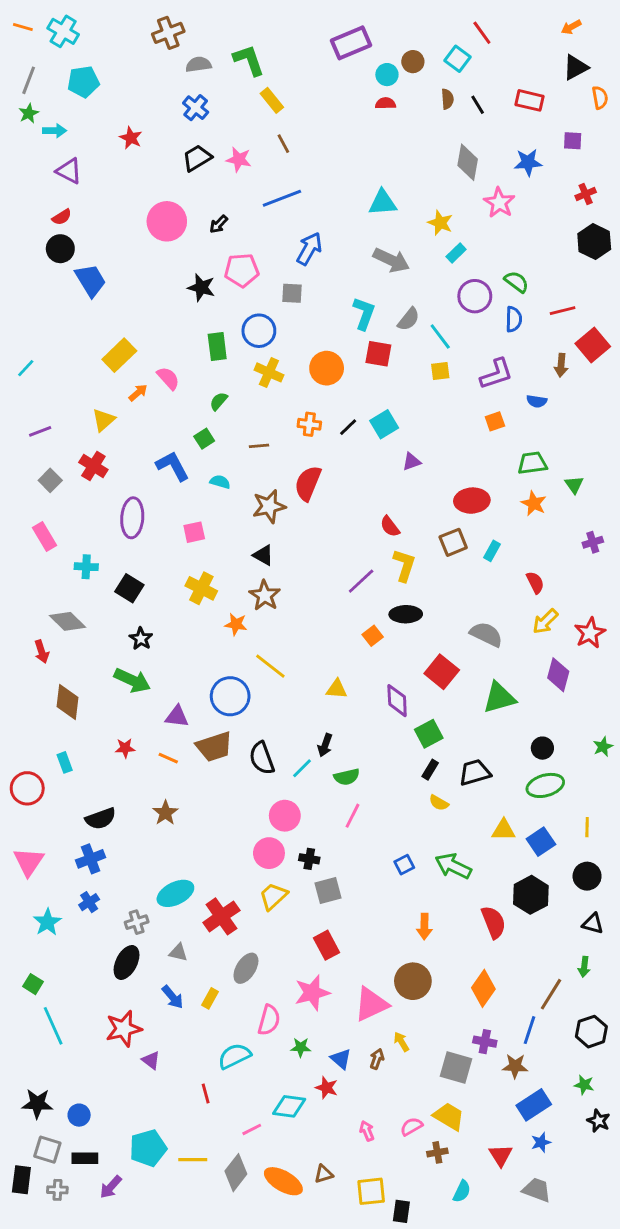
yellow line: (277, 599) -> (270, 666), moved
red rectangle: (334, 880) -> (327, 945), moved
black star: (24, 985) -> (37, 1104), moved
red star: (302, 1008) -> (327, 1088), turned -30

==

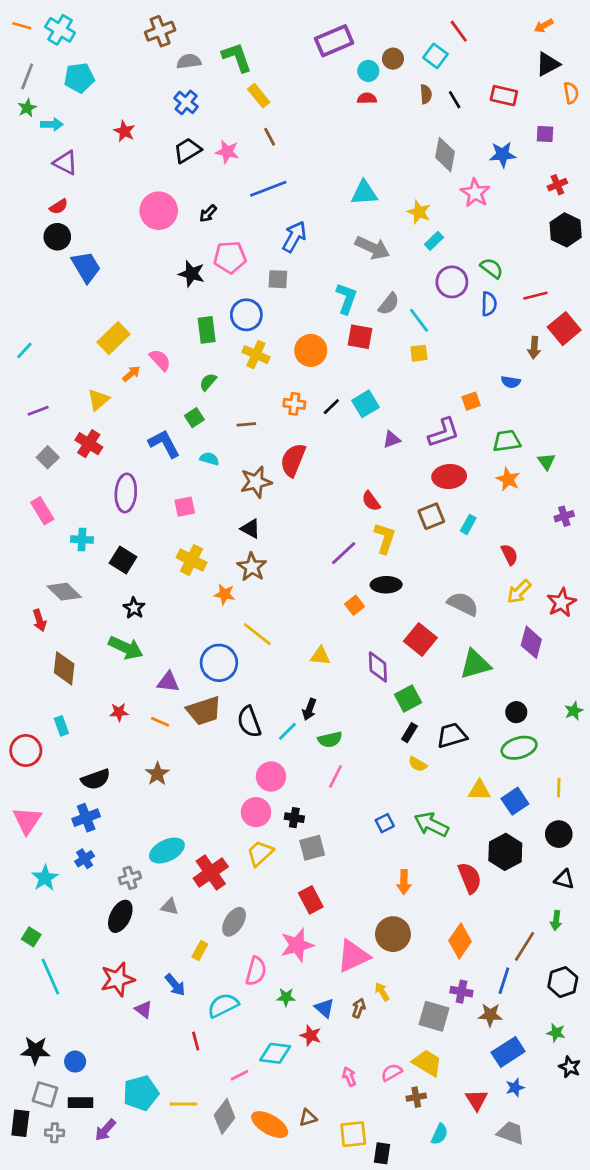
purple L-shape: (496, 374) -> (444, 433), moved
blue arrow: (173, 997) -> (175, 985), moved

## Task directions:
The output should be exactly the lines above from the line containing "yellow line: (277, 599) -> (270, 666), moved" to the line containing "red star: (302, 1008)", inclusive, with no other lines.

## Result of this exercise:
yellow line: (277, 599) -> (270, 666), moved
red rectangle: (334, 880) -> (327, 945), moved
black star: (24, 985) -> (37, 1104), moved
red star: (302, 1008) -> (327, 1088), turned -30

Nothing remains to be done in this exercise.